Exercise material:

____

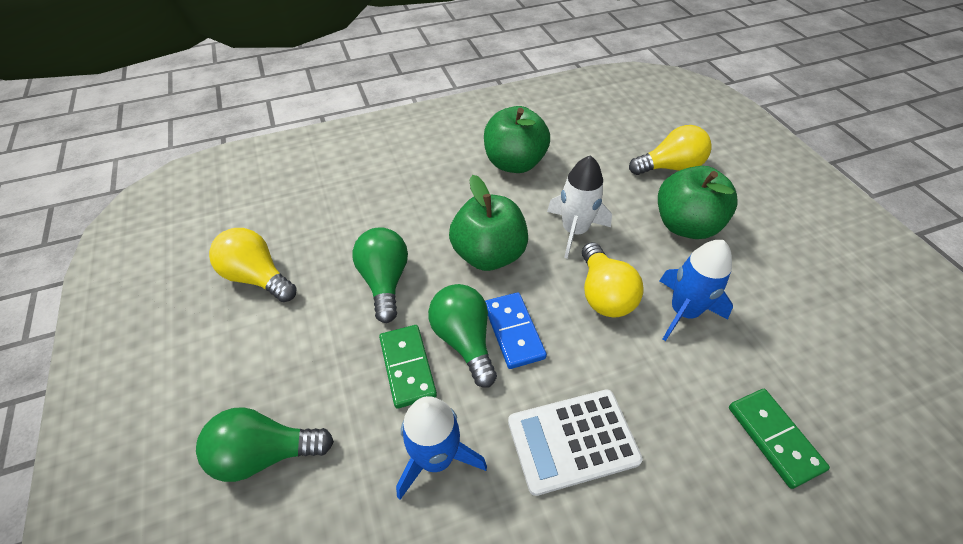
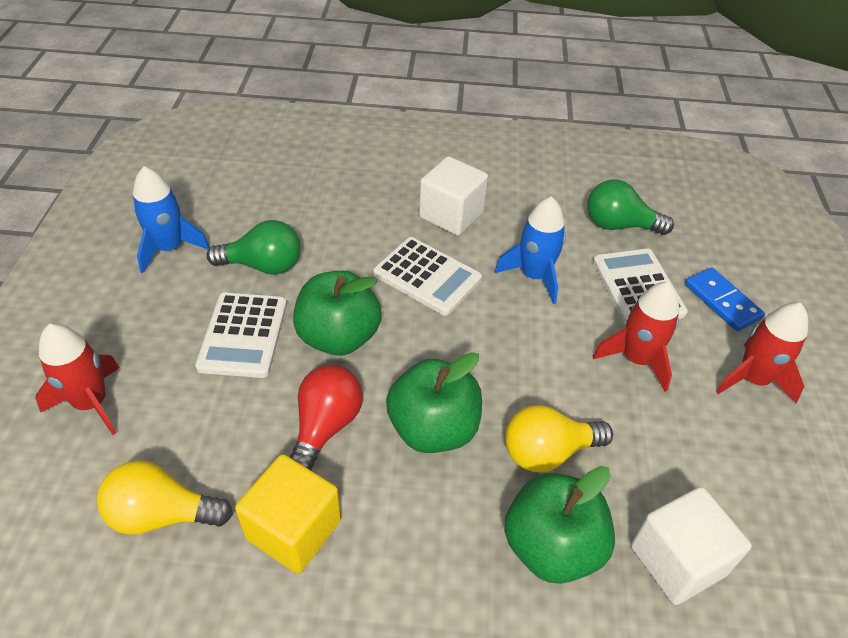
green domino: [379,325,437,409] [729,389,830,489] = 2 -> none = 0
green light bulb: [196,407,334,482] [352,227,408,323] [428,284,497,388] = 3 -> [206,220,301,275] [587,179,674,235] = 2
red light bulb: none = 0 -> [290,365,363,470] = 1
red rocket: none = 0 -> [35,324,120,435] [593,282,679,392] [716,303,808,404] = 3
white calculator: [508,390,643,496] = 1 -> [195,292,287,378] [373,237,482,316] [593,249,688,324] = 3
white cube: none = 0 -> [419,156,488,236] [631,487,752,605] = 2
white rocket: [547,155,612,259] = 1 -> none = 0
yellow cube: none = 0 -> [235,454,341,574] = 1
yellow light bulb: [209,228,297,302] [582,242,644,317] [629,125,712,175] = 3 -> [97,460,233,535] [505,405,613,472] = 2

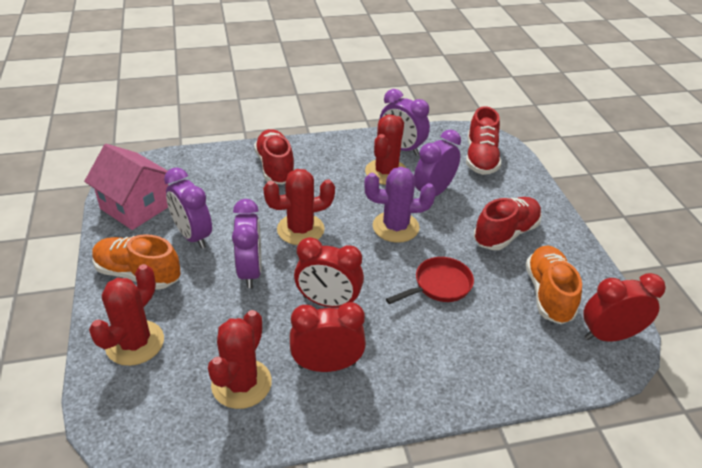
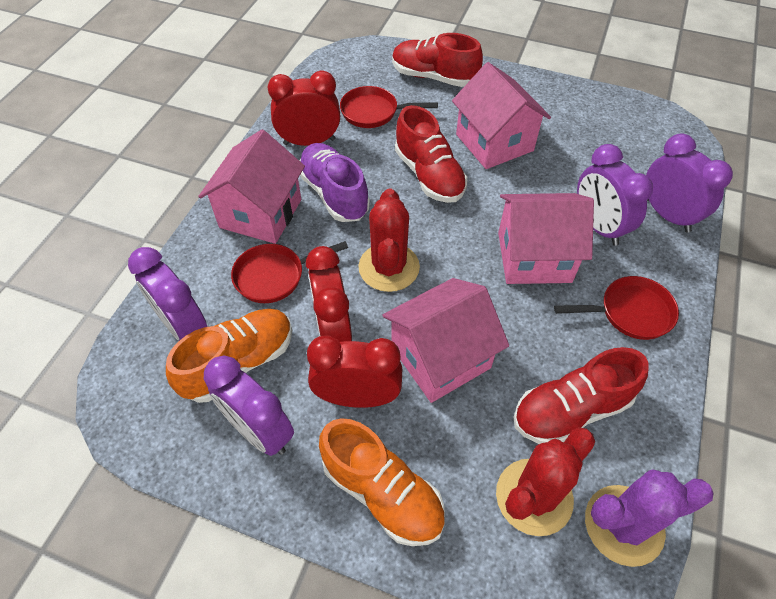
pink house: [84,144,168,230] = 1 -> [198,129,305,244] [382,278,509,403] [452,62,551,169] [498,193,594,284] = 4
purple shoe: none = 0 -> [299,143,370,222] = 1
red cactus: [89,264,164,366] [208,310,272,409] [263,169,335,245] [365,115,406,185] = 4 -> [358,189,420,292] [496,427,595,536] = 2
red pan: [386,257,474,304] = 1 -> [231,241,348,303] [340,86,438,128] [554,276,679,340] = 3

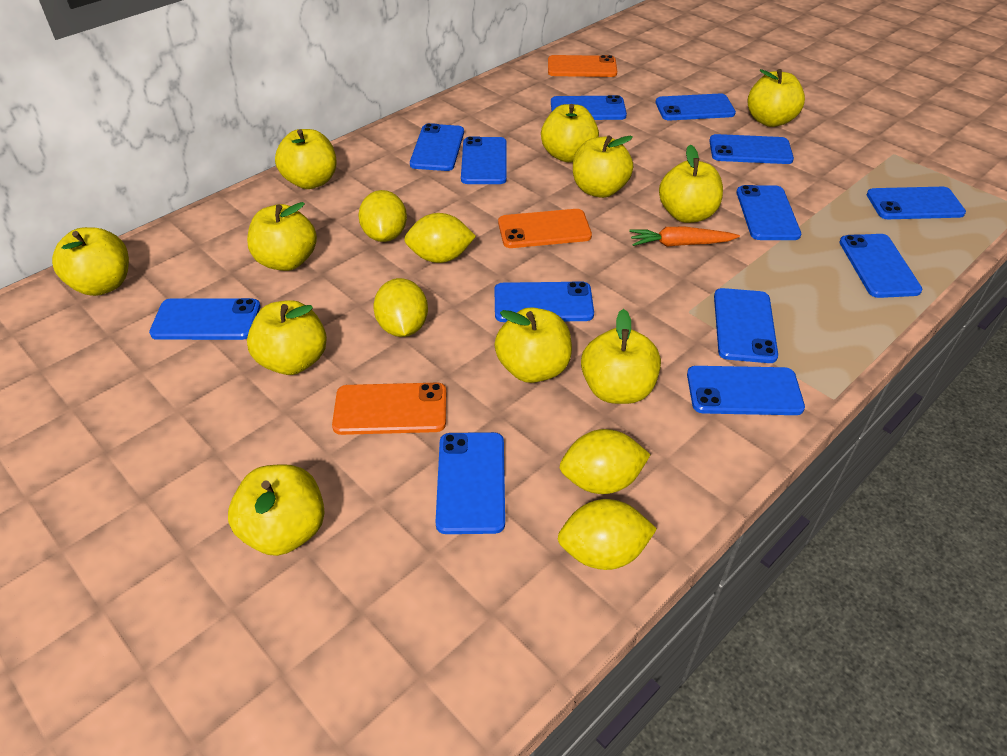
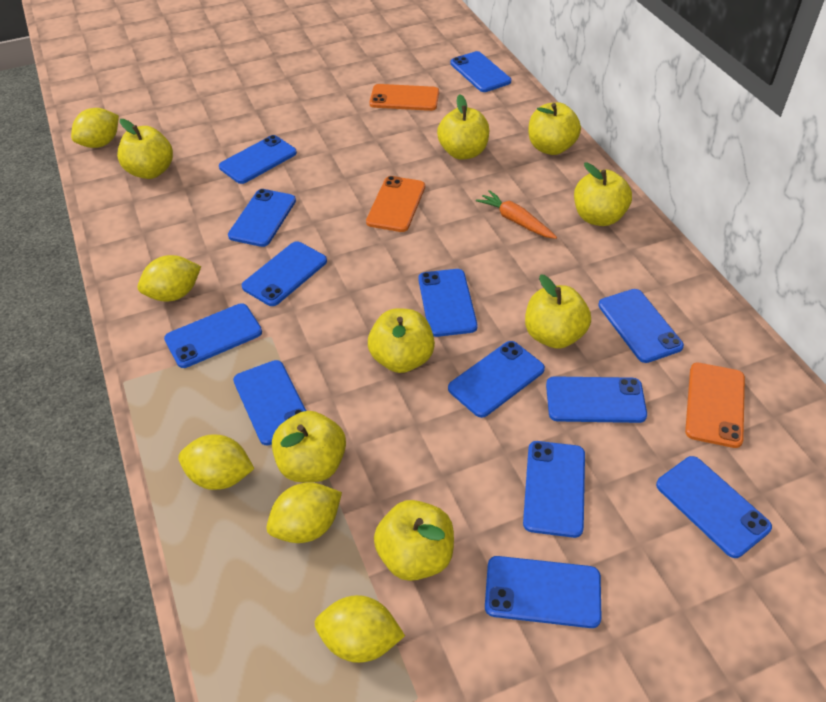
yellow apple: [52,227,129,296] [228,464,325,556] [247,202,317,271] [247,300,327,375] [275,129,336,189] [494,307,572,383] [541,104,599,162] [573,136,633,198] [581,309,661,404] [659,145,723,223] [748,69,805,127] = 11 -> [117,119,173,179] [272,411,346,482] [368,308,435,373] [374,500,454,581] [437,94,489,160] [525,274,591,349] [528,102,581,155] [574,162,632,226] = 8

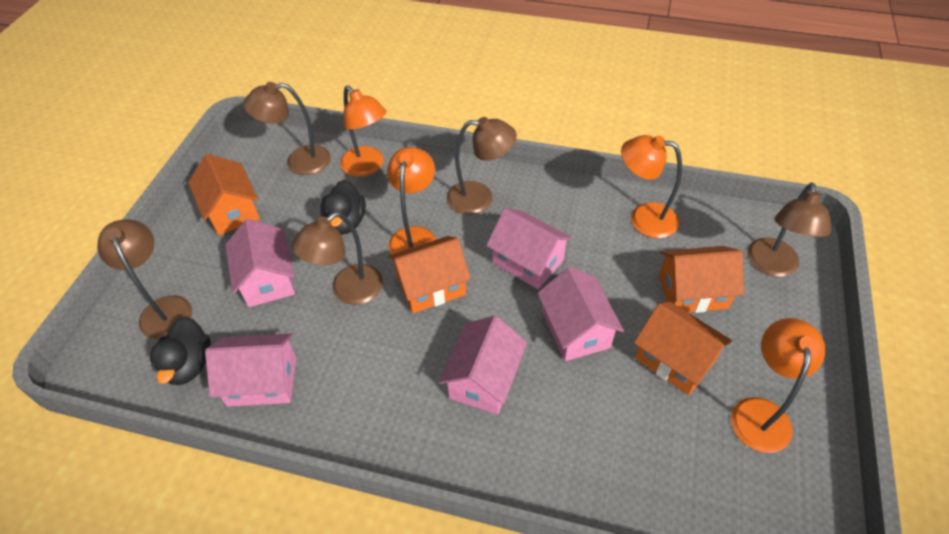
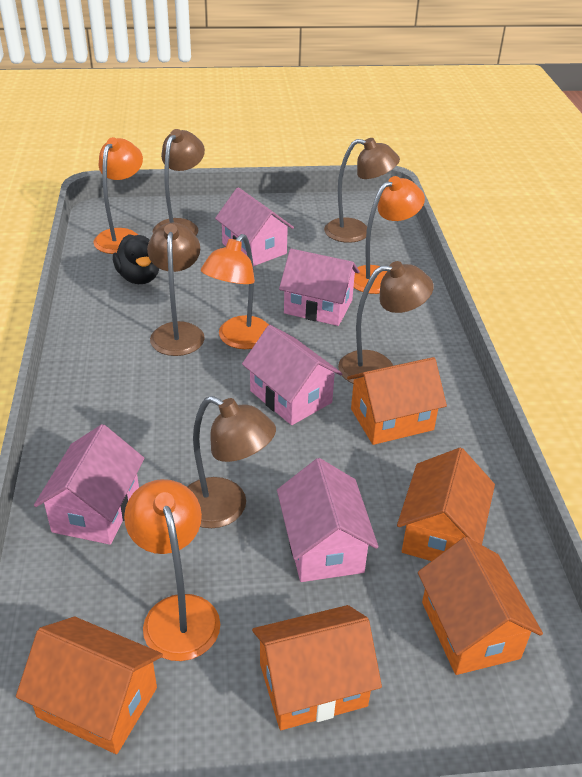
black duck: [150,317,211,385] [320,180,366,235] = 2 -> [113,234,159,284] = 1
orange house: [188,154,260,235] [388,236,471,313] [634,302,732,395] [659,246,744,313] = 4 -> [16,617,163,754] [252,605,382,730] [347,357,447,445] [397,448,495,561] [418,537,543,675] = 5

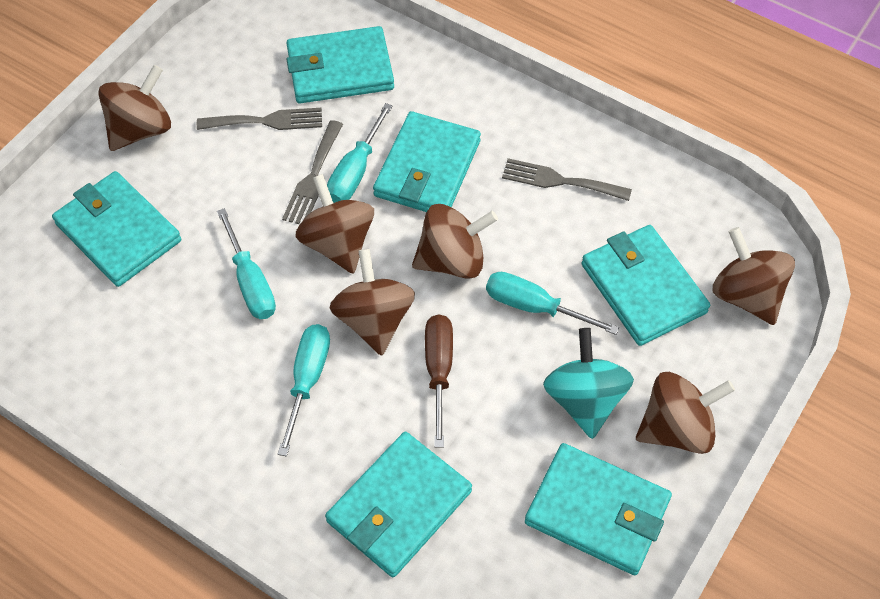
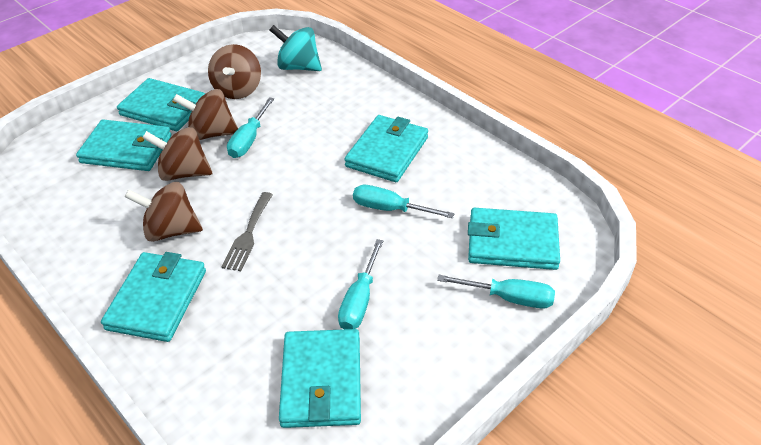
brown screwdriver: [425,314,453,448] = 1 -> none = 0
brown spinning top: [98,65,171,151] [295,174,374,274] [330,249,415,356] [412,204,498,279] [636,372,735,454] [713,227,795,325] = 6 -> [125,182,203,242] [142,127,212,181] [173,89,238,140] [208,44,261,99] = 4
grey fork: [197,108,322,130] [282,120,343,224] [502,158,632,201] = 3 -> [222,192,273,271] = 1

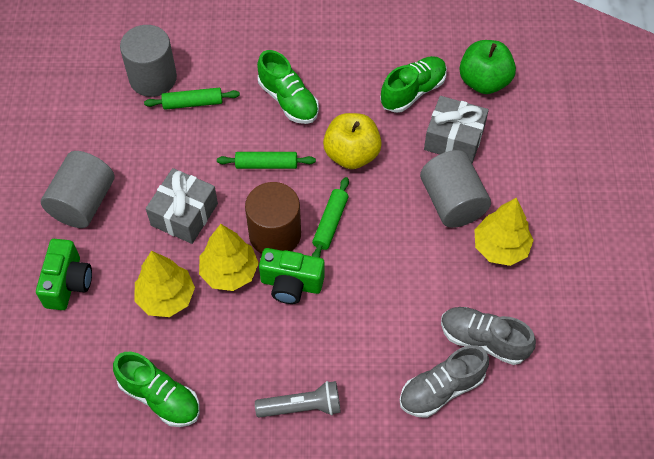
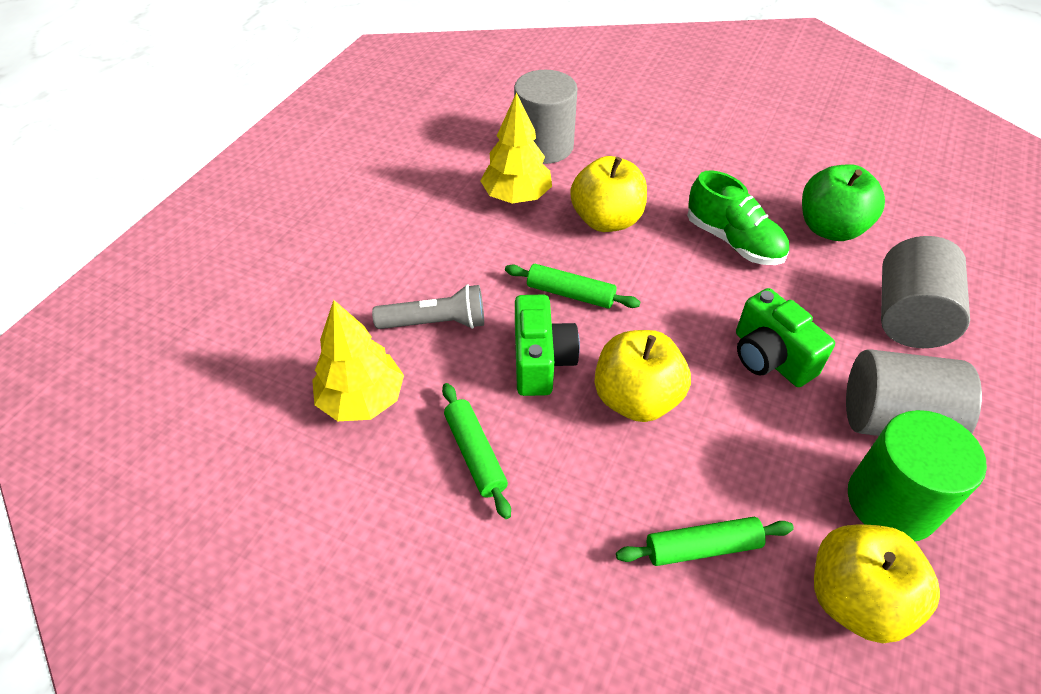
brown cylinder: [245,182,301,254] = 1 -> none = 0
green cylinder: none = 0 -> [848,410,987,541] = 1
green shoe: [113,352,200,427] [257,50,319,124] [380,56,447,113] = 3 -> [687,170,789,265] = 1
grey gift: [146,168,218,244] [424,96,489,163] = 2 -> none = 0
grey shoe: [399,345,489,418] [441,307,536,365] = 2 -> none = 0
yellow apple: [323,113,382,169] = 1 -> [570,156,647,232] [595,330,691,422] [814,524,940,643] = 3
yellow tree: [134,251,195,317] [199,224,259,291] [474,198,534,266] = 3 -> [312,300,404,421] [480,92,552,203] = 2

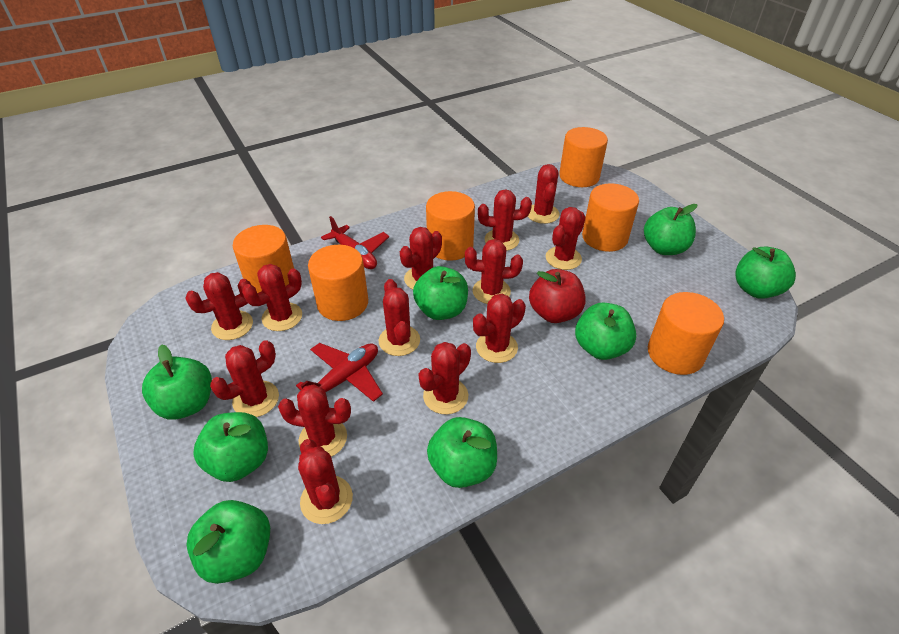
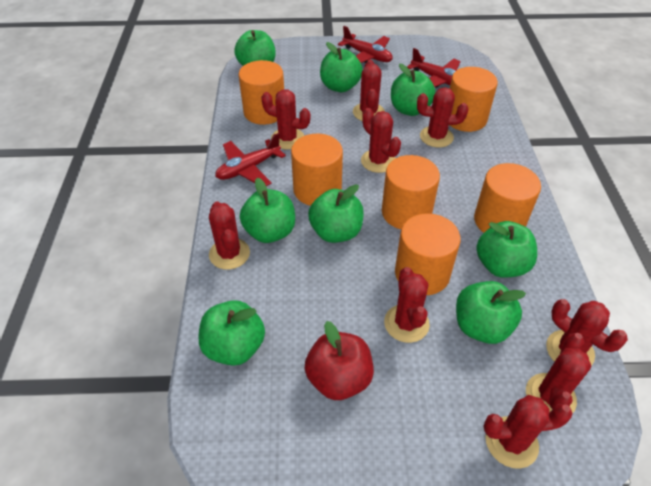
red cactus: [185,272,253,340] [210,340,279,417] [242,264,302,331] [278,384,351,457] [298,439,353,524] [379,279,420,356] [400,227,442,289] [418,342,471,415] [465,239,523,304] [473,294,526,363] [478,189,532,251] [528,164,559,224] [546,207,585,270] = 13 -> [209,201,250,270] [261,89,310,149] [353,60,385,121] [361,108,401,173] [384,267,430,343] [417,87,468,148] [483,395,573,469] [526,333,591,413] [546,299,628,366] = 9
red plane: [296,343,383,402] [321,216,389,269] = 2 -> [215,133,286,186] [338,26,392,63] [407,48,461,88] = 3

____

Every entry above should be printed again exactly, except for the pictures.

green domino: [379,325,437,409] [729,389,830,489] = 2 -> none = 0
green light bulb: [196,407,334,482] [352,227,408,323] [428,284,497,388] = 3 -> [206,220,301,275] [587,179,674,235] = 2
red light bulb: none = 0 -> [290,365,363,470] = 1
red rocket: none = 0 -> [35,324,120,435] [593,282,679,392] [716,303,808,404] = 3
white calculator: [508,390,643,496] = 1 -> [195,292,287,378] [373,237,482,316] [593,249,688,324] = 3
white cube: none = 0 -> [419,156,488,236] [631,487,752,605] = 2
white rocket: [547,155,612,259] = 1 -> none = 0
yellow cube: none = 0 -> [235,454,341,574] = 1
yellow light bulb: [209,228,297,302] [582,242,644,317] [629,125,712,175] = 3 -> [97,460,233,535] [505,405,613,472] = 2

pink house: [84,144,168,230] = 1 -> [198,129,305,244] [382,278,509,403] [452,62,551,169] [498,193,594,284] = 4
purple shoe: none = 0 -> [299,143,370,222] = 1
red cactus: [89,264,164,366] [208,310,272,409] [263,169,335,245] [365,115,406,185] = 4 -> [358,189,420,292] [496,427,595,536] = 2
red pan: [386,257,474,304] = 1 -> [231,241,348,303] [340,86,438,128] [554,276,679,340] = 3

yellow apple: [52,227,129,296] [228,464,325,556] [247,202,317,271] [247,300,327,375] [275,129,336,189] [494,307,572,383] [541,104,599,162] [573,136,633,198] [581,309,661,404] [659,145,723,223] [748,69,805,127] = 11 -> [117,119,173,179] [272,411,346,482] [368,308,435,373] [374,500,454,581] [437,94,489,160] [525,274,591,349] [528,102,581,155] [574,162,632,226] = 8

black duck: [150,317,211,385] [320,180,366,235] = 2 -> [113,234,159,284] = 1
orange house: [188,154,260,235] [388,236,471,313] [634,302,732,395] [659,246,744,313] = 4 -> [16,617,163,754] [252,605,382,730] [347,357,447,445] [397,448,495,561] [418,537,543,675] = 5

brown screwdriver: [425,314,453,448] = 1 -> none = 0
brown spinning top: [98,65,171,151] [295,174,374,274] [330,249,415,356] [412,204,498,279] [636,372,735,454] [713,227,795,325] = 6 -> [125,182,203,242] [142,127,212,181] [173,89,238,140] [208,44,261,99] = 4
grey fork: [197,108,322,130] [282,120,343,224] [502,158,632,201] = 3 -> [222,192,273,271] = 1

brown cylinder: [245,182,301,254] = 1 -> none = 0
green cylinder: none = 0 -> [848,410,987,541] = 1
green shoe: [113,352,200,427] [257,50,319,124] [380,56,447,113] = 3 -> [687,170,789,265] = 1
grey gift: [146,168,218,244] [424,96,489,163] = 2 -> none = 0
grey shoe: [399,345,489,418] [441,307,536,365] = 2 -> none = 0
yellow apple: [323,113,382,169] = 1 -> [570,156,647,232] [595,330,691,422] [814,524,940,643] = 3
yellow tree: [134,251,195,317] [199,224,259,291] [474,198,534,266] = 3 -> [312,300,404,421] [480,92,552,203] = 2

red cactus: [185,272,253,340] [210,340,279,417] [242,264,302,331] [278,384,351,457] [298,439,353,524] [379,279,420,356] [400,227,442,289] [418,342,471,415] [465,239,523,304] [473,294,526,363] [478,189,532,251] [528,164,559,224] [546,207,585,270] = 13 -> [209,201,250,270] [261,89,310,149] [353,60,385,121] [361,108,401,173] [384,267,430,343] [417,87,468,148] [483,395,573,469] [526,333,591,413] [546,299,628,366] = 9
red plane: [296,343,383,402] [321,216,389,269] = 2 -> [215,133,286,186] [338,26,392,63] [407,48,461,88] = 3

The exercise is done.